### Problem details:
From the records below, please repeat exactly the line that has "green_repanepe (3rd from left)", the line that has "turquoise_zibevonil", and every line between them, and nothing else.

=== Section Start ===

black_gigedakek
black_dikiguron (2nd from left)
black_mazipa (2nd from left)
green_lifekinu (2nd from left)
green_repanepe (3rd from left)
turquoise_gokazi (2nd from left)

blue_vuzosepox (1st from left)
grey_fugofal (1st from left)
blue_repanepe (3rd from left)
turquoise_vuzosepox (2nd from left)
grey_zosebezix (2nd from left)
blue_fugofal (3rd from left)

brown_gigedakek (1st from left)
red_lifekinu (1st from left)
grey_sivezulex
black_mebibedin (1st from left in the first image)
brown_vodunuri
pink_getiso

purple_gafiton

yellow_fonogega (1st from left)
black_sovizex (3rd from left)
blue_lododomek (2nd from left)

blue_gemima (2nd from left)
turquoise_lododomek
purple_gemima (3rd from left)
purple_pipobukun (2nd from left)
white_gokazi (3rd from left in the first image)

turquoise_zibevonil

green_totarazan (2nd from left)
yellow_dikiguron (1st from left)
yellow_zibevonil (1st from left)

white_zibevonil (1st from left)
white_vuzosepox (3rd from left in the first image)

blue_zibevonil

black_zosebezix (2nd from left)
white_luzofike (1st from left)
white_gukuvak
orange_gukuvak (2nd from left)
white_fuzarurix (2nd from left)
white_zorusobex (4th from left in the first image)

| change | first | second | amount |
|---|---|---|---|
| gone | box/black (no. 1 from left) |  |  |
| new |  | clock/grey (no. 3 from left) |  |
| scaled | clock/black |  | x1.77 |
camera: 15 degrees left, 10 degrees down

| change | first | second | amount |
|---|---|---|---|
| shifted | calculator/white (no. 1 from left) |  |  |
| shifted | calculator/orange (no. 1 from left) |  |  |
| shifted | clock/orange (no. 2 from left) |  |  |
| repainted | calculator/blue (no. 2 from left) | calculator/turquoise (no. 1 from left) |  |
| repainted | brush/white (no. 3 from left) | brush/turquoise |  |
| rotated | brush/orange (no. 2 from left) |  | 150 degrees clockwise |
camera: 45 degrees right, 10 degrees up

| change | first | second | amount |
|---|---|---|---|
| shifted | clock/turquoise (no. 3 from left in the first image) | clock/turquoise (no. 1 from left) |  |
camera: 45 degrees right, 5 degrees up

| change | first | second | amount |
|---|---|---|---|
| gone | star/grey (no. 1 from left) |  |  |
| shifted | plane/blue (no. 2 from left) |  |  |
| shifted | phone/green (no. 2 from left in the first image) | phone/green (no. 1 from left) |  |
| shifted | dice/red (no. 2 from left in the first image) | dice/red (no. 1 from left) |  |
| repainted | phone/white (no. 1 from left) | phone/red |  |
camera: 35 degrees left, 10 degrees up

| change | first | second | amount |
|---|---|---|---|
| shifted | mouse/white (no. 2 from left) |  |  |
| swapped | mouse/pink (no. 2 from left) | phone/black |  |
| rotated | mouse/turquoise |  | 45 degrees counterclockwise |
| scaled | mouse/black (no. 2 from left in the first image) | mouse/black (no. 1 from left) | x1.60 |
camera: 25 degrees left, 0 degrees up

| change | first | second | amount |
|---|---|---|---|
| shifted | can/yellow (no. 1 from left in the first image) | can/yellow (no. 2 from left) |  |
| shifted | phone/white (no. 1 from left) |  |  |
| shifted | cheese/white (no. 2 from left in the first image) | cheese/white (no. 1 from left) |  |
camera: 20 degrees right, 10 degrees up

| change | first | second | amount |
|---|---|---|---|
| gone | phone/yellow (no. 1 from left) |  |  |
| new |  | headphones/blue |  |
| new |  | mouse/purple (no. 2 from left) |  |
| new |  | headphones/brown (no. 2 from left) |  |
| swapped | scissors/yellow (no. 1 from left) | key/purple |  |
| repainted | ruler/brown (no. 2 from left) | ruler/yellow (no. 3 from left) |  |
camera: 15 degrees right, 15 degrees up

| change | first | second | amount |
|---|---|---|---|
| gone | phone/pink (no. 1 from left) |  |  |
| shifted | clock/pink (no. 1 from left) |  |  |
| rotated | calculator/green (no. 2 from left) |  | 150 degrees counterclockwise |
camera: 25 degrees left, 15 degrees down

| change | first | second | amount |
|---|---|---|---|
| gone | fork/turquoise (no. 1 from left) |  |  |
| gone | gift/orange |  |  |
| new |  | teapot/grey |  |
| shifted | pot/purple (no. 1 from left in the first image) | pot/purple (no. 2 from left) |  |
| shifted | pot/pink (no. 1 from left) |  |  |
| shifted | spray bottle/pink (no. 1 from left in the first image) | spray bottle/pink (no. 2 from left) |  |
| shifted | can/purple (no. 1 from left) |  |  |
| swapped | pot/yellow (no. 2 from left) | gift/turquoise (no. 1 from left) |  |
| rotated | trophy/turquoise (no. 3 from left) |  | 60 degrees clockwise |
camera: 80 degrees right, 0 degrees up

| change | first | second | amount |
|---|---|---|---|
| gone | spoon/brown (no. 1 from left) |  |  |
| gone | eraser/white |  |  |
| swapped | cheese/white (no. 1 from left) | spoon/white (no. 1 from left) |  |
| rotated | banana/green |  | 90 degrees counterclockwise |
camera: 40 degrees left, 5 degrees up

=== Section End ===

### Answer space:
green_repanepe (3rd from left)
turquoise_gokazi (2nd from left)

blue_vuzosepox (1st from left)
grey_fugofal (1st from left)
blue_repanepe (3rd from left)
turquoise_vuzosepox (2nd from left)
grey_zosebezix (2nd from left)
blue_fugofal (3rd from left)

brown_gigedakek (1st from left)
red_lifekinu (1st from left)
grey_sivezulex
black_mebibedin (1st from left in the first image)
brown_vodunuri
pink_getiso

purple_gafiton

yellow_fonogega (1st from left)
black_sovizex (3rd from left)
blue_lododomek (2nd from left)

blue_gemima (2nd from left)
turquoise_lododomek
purple_gemima (3rd from left)
purple_pipobukun (2nd from left)
white_gokazi (3rd from left in the first image)

turquoise_zibevonil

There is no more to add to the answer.